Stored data
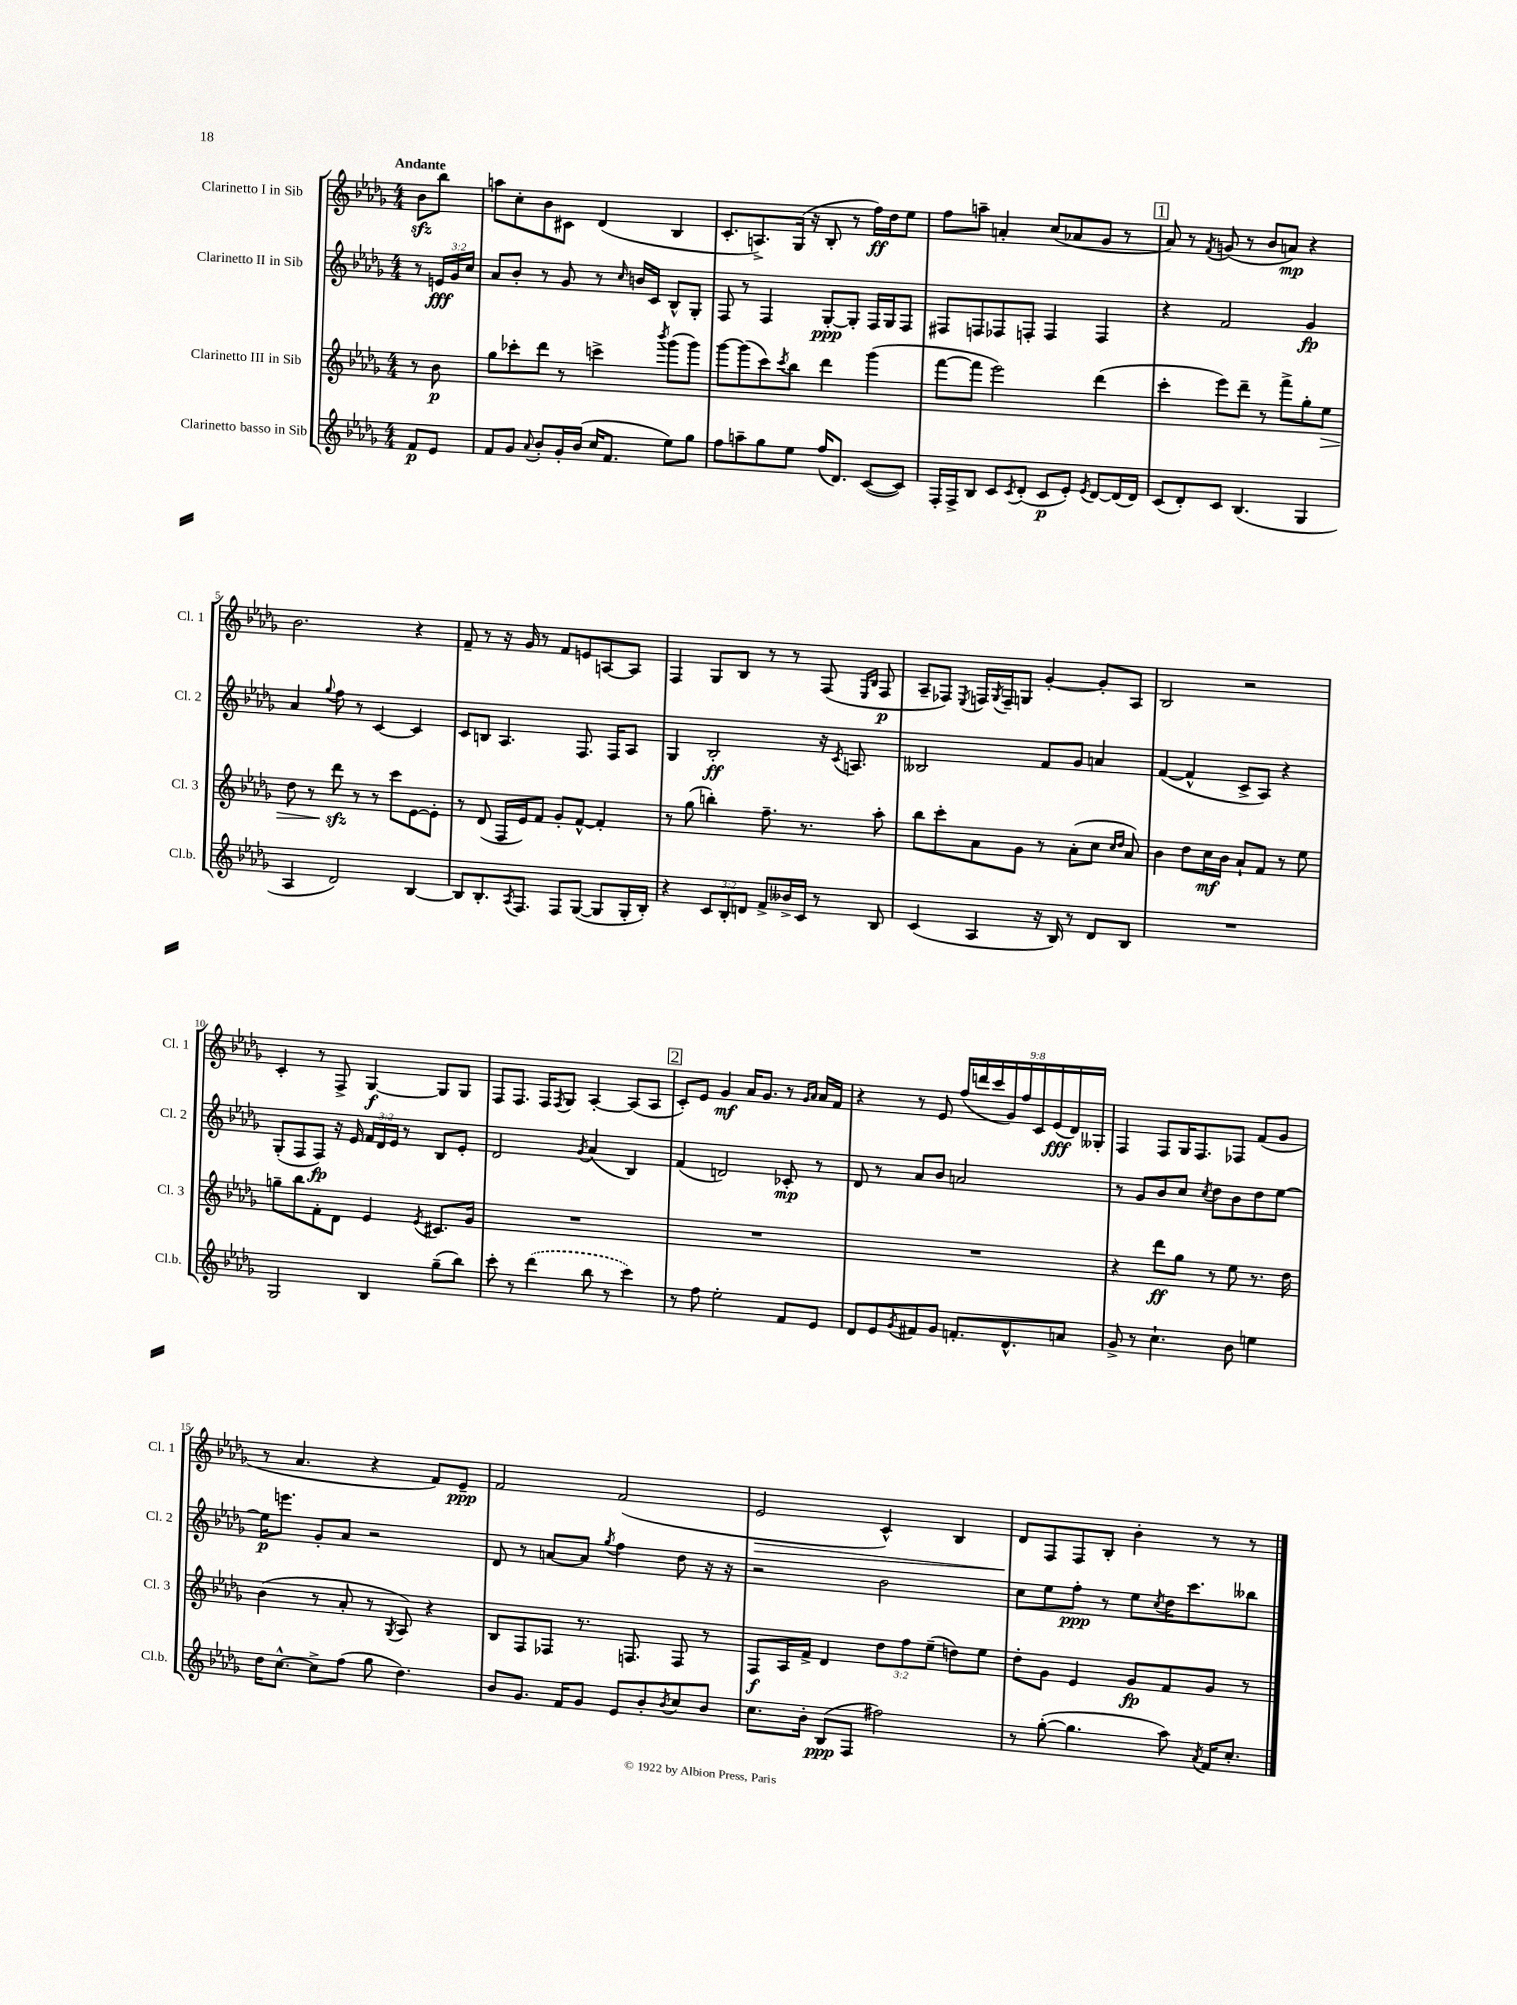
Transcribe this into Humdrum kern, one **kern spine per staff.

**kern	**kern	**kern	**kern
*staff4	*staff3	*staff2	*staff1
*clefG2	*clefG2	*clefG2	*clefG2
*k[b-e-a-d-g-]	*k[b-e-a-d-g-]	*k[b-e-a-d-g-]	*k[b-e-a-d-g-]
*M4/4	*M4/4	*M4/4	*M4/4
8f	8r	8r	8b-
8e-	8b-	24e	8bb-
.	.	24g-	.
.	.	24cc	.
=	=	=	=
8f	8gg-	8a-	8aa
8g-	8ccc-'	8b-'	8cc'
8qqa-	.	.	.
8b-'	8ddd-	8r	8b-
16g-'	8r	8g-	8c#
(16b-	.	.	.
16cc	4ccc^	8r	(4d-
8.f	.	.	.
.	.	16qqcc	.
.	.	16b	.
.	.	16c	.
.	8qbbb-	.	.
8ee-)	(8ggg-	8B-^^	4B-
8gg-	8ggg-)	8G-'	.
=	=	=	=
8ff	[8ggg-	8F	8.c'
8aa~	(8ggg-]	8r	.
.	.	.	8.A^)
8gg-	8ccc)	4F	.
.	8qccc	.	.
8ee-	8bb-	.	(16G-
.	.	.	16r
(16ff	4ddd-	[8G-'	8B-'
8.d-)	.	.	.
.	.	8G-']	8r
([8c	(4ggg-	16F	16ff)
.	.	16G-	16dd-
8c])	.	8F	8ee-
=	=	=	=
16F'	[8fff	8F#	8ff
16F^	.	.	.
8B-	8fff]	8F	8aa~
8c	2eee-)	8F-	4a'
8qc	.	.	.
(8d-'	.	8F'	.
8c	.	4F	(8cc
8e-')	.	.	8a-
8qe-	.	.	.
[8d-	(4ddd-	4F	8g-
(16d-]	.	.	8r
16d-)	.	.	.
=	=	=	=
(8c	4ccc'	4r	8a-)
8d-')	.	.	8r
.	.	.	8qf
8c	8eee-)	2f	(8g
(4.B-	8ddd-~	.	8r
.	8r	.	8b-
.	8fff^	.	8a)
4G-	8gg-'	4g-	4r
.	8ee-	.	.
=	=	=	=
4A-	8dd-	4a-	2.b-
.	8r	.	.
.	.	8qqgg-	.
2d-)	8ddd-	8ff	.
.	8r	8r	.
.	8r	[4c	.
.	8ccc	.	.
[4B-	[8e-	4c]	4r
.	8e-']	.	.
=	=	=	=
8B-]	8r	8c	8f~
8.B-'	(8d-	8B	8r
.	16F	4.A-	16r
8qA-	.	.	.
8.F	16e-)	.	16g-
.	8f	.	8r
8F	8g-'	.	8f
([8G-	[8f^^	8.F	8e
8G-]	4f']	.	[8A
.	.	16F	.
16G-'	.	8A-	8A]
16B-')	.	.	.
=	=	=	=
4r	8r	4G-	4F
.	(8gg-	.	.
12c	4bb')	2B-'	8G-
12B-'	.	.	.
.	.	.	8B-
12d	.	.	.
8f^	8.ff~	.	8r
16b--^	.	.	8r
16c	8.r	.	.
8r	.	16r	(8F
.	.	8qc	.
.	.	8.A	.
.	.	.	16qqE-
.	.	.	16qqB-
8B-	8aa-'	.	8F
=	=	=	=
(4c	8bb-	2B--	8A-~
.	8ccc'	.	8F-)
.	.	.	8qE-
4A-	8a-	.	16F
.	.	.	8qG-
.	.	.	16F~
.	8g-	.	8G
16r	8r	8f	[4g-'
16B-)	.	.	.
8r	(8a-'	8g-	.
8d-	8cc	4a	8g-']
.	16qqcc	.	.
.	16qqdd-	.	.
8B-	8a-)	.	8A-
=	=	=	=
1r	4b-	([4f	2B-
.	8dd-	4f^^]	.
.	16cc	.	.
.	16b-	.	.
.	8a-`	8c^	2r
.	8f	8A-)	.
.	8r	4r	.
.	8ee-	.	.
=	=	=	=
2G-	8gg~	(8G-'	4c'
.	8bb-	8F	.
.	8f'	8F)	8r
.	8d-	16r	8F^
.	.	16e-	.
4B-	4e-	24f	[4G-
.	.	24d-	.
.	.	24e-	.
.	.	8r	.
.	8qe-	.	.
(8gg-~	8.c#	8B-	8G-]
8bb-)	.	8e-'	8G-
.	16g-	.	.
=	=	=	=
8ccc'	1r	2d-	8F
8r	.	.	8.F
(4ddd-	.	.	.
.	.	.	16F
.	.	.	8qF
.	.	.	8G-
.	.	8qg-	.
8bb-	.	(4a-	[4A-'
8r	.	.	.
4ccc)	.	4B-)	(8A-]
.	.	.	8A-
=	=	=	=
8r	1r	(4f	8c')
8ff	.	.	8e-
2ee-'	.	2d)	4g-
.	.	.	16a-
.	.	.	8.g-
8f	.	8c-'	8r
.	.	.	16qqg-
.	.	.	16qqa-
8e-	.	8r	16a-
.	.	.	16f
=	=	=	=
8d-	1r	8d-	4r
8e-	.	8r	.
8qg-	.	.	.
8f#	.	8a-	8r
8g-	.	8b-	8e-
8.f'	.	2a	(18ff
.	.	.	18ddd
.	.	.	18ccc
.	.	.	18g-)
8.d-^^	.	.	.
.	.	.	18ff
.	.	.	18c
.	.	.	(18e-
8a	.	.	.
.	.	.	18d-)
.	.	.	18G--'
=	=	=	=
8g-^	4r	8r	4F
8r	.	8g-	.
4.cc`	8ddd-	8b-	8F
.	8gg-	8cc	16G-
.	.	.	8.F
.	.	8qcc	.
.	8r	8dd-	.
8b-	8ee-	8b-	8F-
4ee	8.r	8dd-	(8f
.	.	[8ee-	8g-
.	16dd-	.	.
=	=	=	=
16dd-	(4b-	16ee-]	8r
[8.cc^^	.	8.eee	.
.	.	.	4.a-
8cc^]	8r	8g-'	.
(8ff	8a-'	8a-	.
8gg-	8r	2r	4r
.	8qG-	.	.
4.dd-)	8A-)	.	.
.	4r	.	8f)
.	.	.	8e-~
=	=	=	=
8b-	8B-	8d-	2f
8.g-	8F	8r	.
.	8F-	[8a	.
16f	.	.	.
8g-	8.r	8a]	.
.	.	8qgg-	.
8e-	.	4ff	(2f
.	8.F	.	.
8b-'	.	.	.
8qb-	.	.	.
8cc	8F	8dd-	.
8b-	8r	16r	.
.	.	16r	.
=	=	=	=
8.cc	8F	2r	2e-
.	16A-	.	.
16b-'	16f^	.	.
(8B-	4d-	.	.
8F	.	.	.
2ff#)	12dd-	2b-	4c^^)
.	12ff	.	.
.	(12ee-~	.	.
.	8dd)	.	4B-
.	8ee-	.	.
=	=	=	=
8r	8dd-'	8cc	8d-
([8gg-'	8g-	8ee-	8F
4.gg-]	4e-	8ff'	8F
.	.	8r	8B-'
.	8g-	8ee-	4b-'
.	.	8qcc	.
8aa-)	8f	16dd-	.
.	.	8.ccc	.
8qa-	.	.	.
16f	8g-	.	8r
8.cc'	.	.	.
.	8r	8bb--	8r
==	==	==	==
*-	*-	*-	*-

**What this task involves**
How many lines in the rows above contain the string "kern"? Reply with the number alone.

**Reply**
2